◆ Work instruction: Write out all of the entries that follow, word for word, but skip the pictures.

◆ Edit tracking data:
- - - - - - -

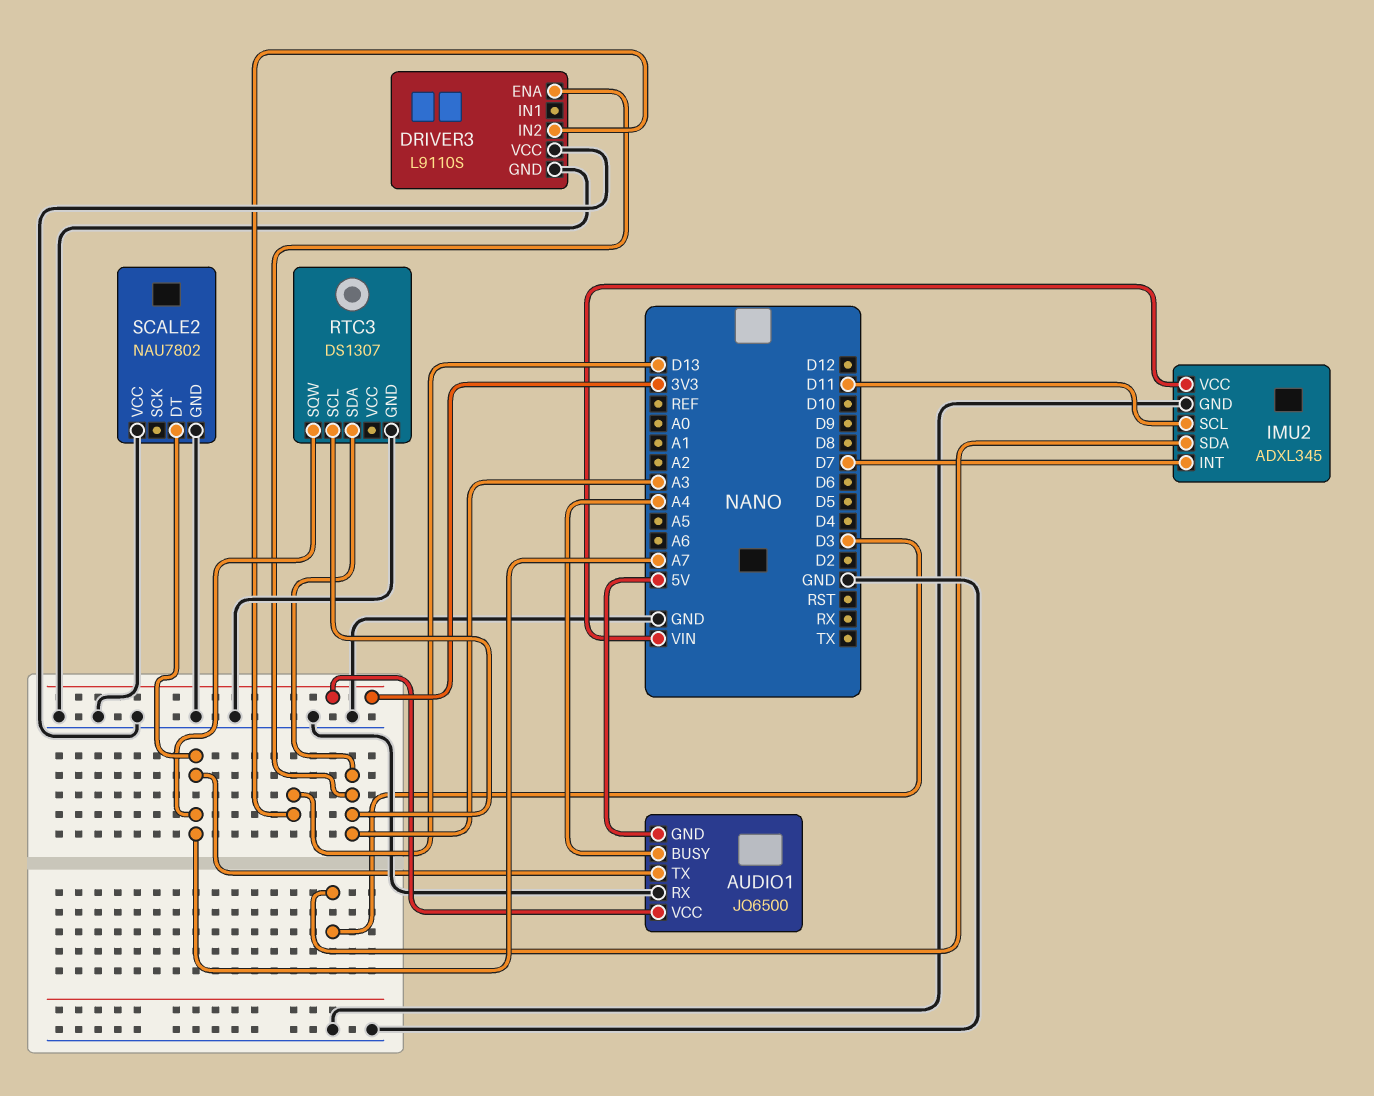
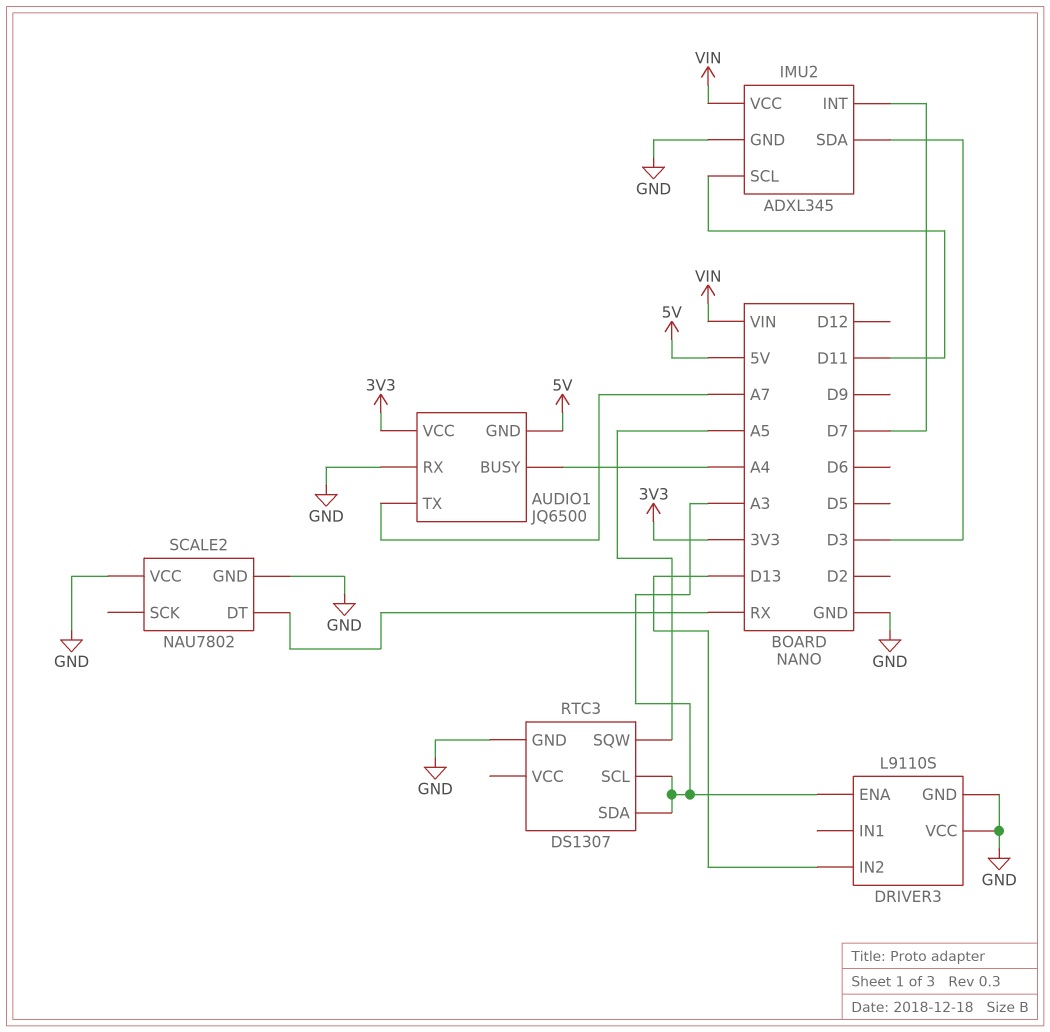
RTC3 pin SQW: A7 -> A5
SCALE2 pin DT: A7 -> RX

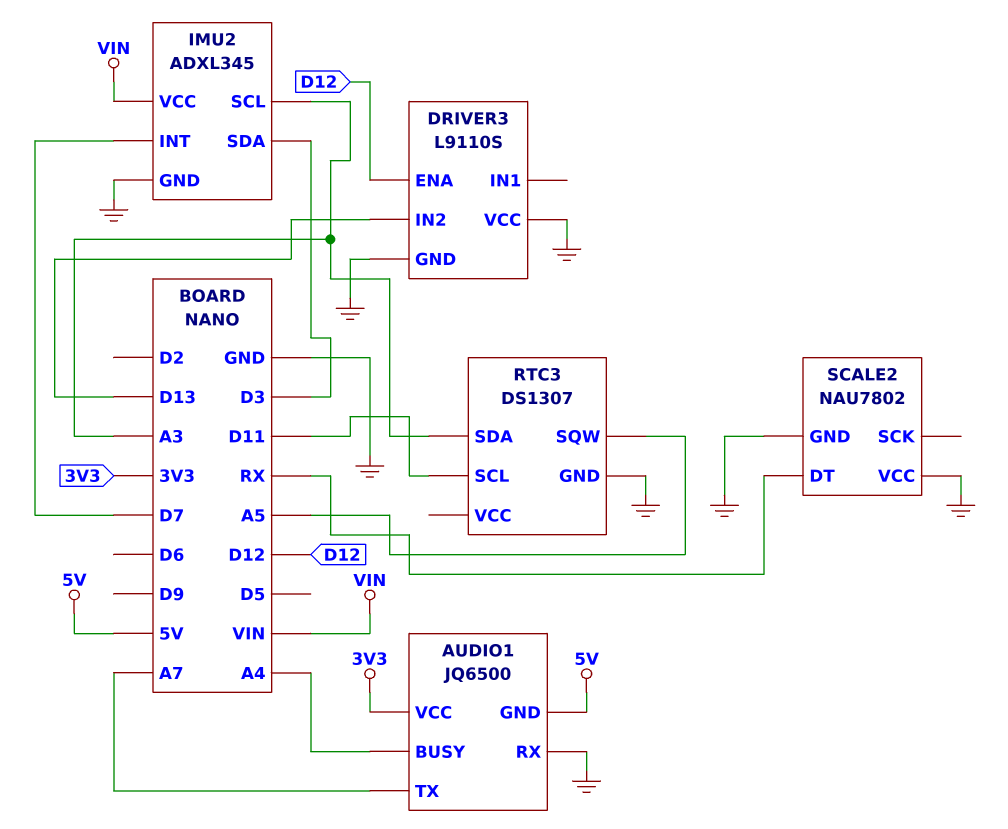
DRIVER3 pin ENA: A3 -> D12
IMU2 pin SCL: D11 -> A3
RTC3 pin SCL: A3 -> D11

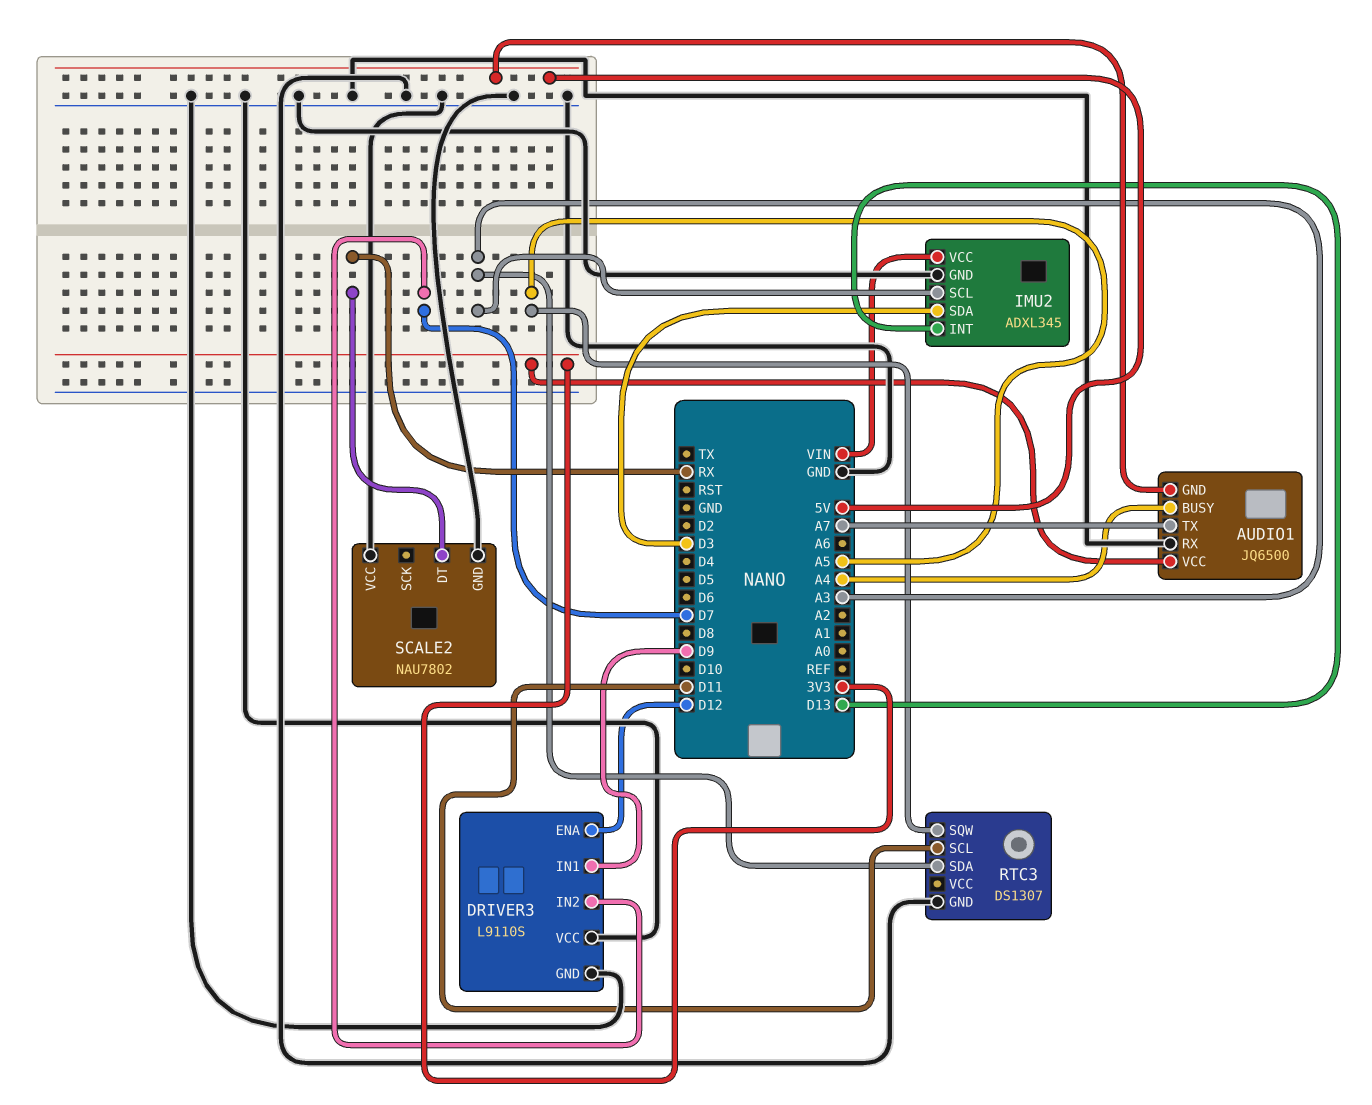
DRIVER3 pin IN1: none -> D9
DRIVER3 pin IN2: D13 -> D7
IMU2 pin INT: D7 -> D13

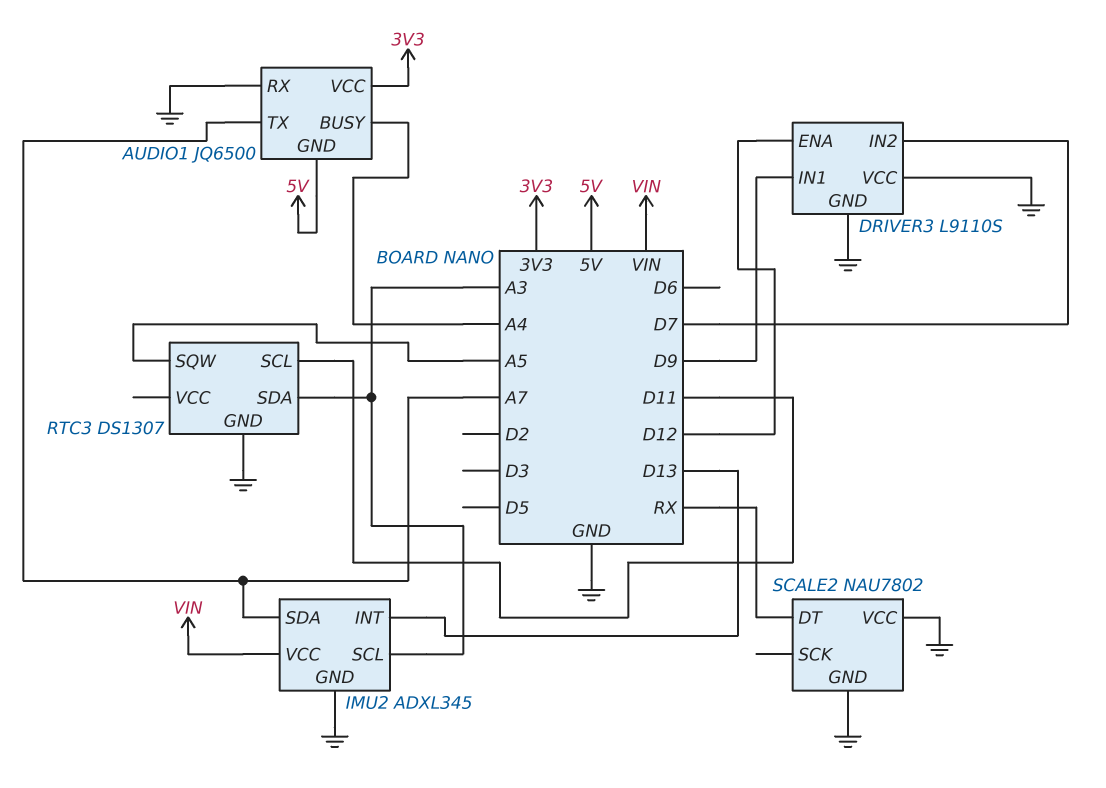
IMU2 pin SDA: D3 -> A7

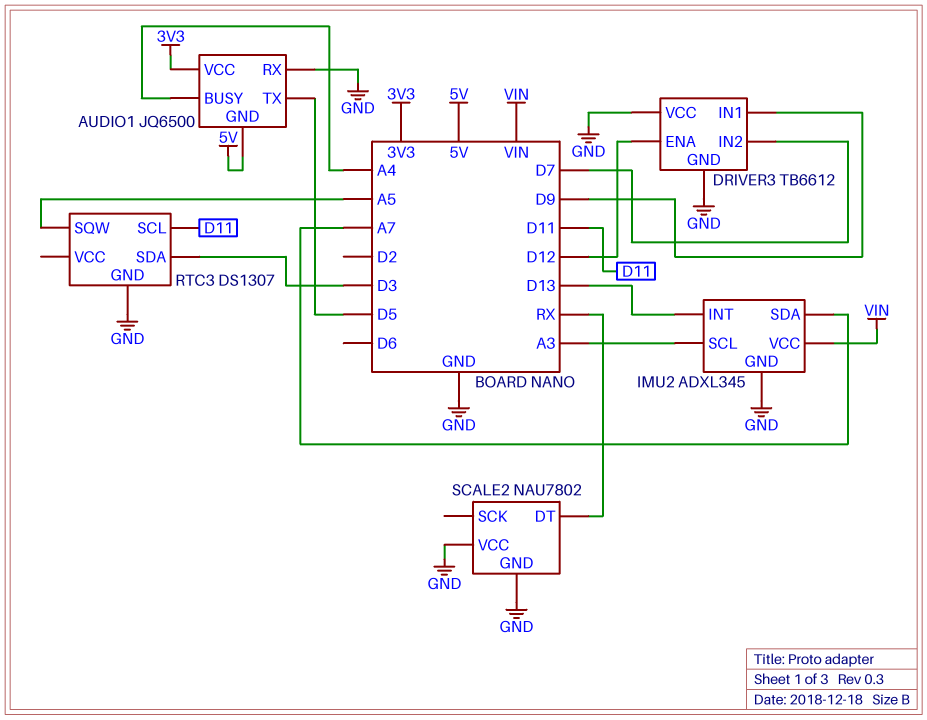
AUDIO1 pin TX: A7 -> D5
DRIVER3: L9110S -> TB6612
RTC3 pin SDA: A3 -> D3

- - - - - - -

◆ Exercise solution:
RTC3 pin SQW: A7 -> A5
SCALE2 pin DT: A7 -> RX

DRIVER3 pin ENA: A3 -> D12
IMU2 pin SCL: D11 -> A3
RTC3 pin SCL: A3 -> D11

DRIVER3 pin IN1: none -> D9
DRIVER3 pin IN2: D13 -> D7
IMU2 pin INT: D7 -> D13

IMU2 pin SDA: D3 -> A7

AUDIO1 pin TX: A7 -> D5
DRIVER3: L9110S -> TB6612
RTC3 pin SDA: A3 -> D3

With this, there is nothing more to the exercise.